=== Work task ===
Identify and pull out each line of the entries in which "turned" occurs.

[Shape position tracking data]
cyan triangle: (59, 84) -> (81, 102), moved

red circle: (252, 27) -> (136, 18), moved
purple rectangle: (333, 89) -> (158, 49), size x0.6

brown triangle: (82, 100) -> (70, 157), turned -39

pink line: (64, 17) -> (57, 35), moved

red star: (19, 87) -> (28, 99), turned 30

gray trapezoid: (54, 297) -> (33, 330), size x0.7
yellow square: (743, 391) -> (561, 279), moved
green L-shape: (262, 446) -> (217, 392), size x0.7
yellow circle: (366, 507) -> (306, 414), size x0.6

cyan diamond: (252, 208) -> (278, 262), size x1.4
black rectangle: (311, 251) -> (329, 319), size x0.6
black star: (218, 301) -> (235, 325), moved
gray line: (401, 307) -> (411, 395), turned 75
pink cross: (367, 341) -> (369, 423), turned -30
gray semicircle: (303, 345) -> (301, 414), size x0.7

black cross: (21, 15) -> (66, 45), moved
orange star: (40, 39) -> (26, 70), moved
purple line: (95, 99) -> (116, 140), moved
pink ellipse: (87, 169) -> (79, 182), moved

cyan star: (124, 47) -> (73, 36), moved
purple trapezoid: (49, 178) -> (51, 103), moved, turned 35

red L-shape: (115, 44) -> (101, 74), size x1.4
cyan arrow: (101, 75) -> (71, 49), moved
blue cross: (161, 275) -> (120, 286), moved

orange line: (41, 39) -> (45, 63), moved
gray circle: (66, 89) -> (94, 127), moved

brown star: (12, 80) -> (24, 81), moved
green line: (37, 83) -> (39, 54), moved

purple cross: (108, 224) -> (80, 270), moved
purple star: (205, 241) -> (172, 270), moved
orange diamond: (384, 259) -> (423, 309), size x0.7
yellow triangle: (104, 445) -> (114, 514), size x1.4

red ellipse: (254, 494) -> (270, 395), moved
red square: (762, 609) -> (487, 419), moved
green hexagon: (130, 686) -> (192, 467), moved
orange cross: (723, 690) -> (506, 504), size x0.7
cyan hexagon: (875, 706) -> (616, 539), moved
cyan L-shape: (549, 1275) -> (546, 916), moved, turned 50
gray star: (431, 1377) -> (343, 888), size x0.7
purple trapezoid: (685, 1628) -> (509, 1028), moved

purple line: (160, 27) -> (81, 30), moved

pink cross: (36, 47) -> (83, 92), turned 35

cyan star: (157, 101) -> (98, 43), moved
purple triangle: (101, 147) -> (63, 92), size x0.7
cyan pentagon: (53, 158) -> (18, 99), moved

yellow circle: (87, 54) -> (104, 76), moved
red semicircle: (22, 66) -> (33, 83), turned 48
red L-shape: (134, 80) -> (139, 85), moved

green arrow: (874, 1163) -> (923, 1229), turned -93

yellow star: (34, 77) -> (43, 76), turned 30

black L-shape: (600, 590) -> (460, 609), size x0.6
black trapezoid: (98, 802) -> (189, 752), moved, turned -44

=== Reply to the task ===
brown triangle: (82, 100) -> (70, 157), turned -39
red star: (19, 87) -> (28, 99), turned 30
gray line: (401, 307) -> (411, 395), turned 75
pink cross: (367, 341) -> (369, 423), turned -30
purple trapezoid: (49, 178) -> (51, 103), moved, turned 35
cyan L-shape: (549, 1275) -> (546, 916), moved, turned 50
pink cross: (36, 47) -> (83, 92), turned 35
red semicircle: (22, 66) -> (33, 83), turned 48
green arrow: (874, 1163) -> (923, 1229), turned -93
yellow star: (34, 77) -> (43, 76), turned 30
black trapezoid: (98, 802) -> (189, 752), moved, turned -44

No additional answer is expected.